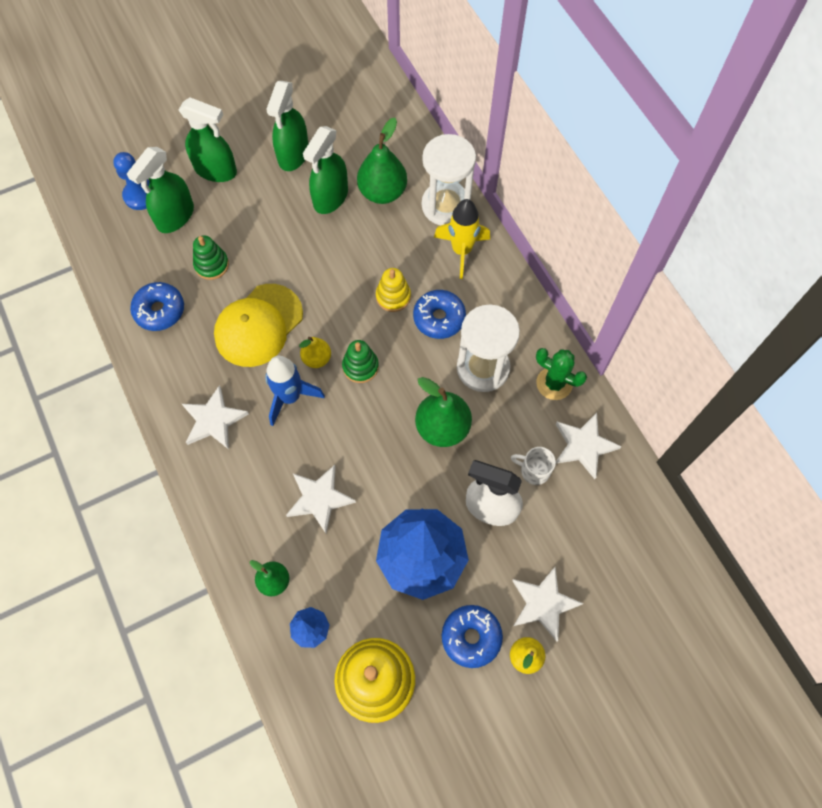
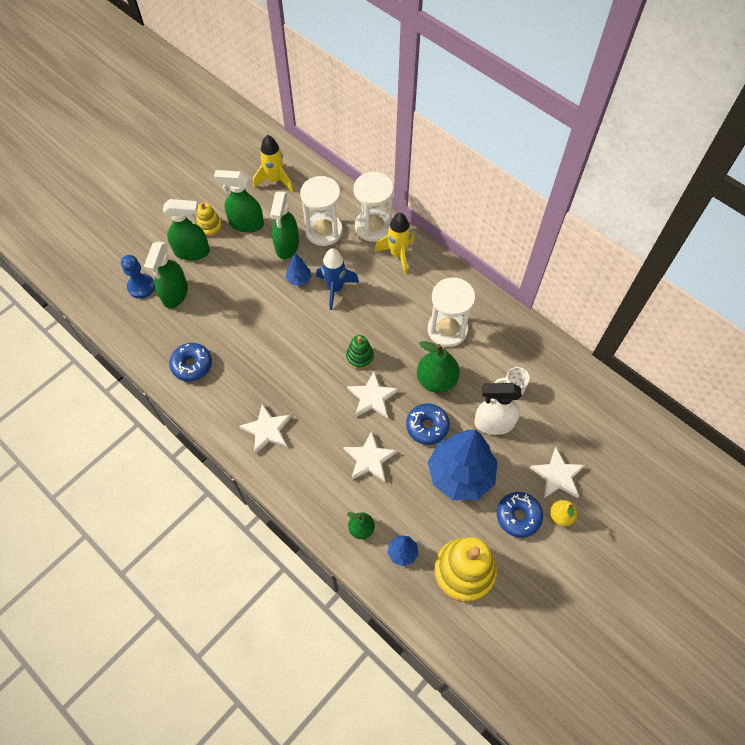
camera: 20 degrees left, 5 degrees down
(211, 265) = (218, 320): green stacking toy -> none
(258, 325) = (272, 352): yellow cap -> none
(290, 397) = (317, 395): blue rocket -> blue rocket (335, 288)
(293, 155) = (246, 224): green spray bottle -> green spray bottle turned 105 degrees clockwise
(317, 358) = (325, 361): yellow pear -> none
(328, 244) = (299, 279): none -> blue tree
(350, 109) = (275, 180): none -> yellow rocket
(382, 192) = (323, 231): green pear -> white hourglass
(393, 296) = (362, 301): yellow stacking toy -> yellow stacking toy (209, 226)
(439, 318) = (401, 305): blue donut -> blue donut (427, 426)
(554, 383) = (501, 324): green cactus -> none
(583, 446) = (539, 360): white star -> white star (372, 397)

========================================

Task to complete ::
The lines to reproduce run from the line containing "(211, 265) = (218, 320): green" to the end of the listing; write them out exactly and add nothing.

Exercise response ::
(211, 265) = (218, 320): green stacking toy -> none
(258, 325) = (272, 352): yellow cap -> none
(290, 397) = (317, 395): blue rocket -> blue rocket (335, 288)
(293, 155) = (246, 224): green spray bottle -> green spray bottle turned 105 degrees clockwise
(317, 358) = (325, 361): yellow pear -> none
(328, 244) = (299, 279): none -> blue tree
(350, 109) = (275, 180): none -> yellow rocket
(382, 192) = (323, 231): green pear -> white hourglass
(393, 296) = (362, 301): yellow stacking toy -> yellow stacking toy (209, 226)
(439, 318) = (401, 305): blue donut -> blue donut (427, 426)
(554, 383) = (501, 324): green cactus -> none
(583, 446) = (539, 360): white star -> white star (372, 397)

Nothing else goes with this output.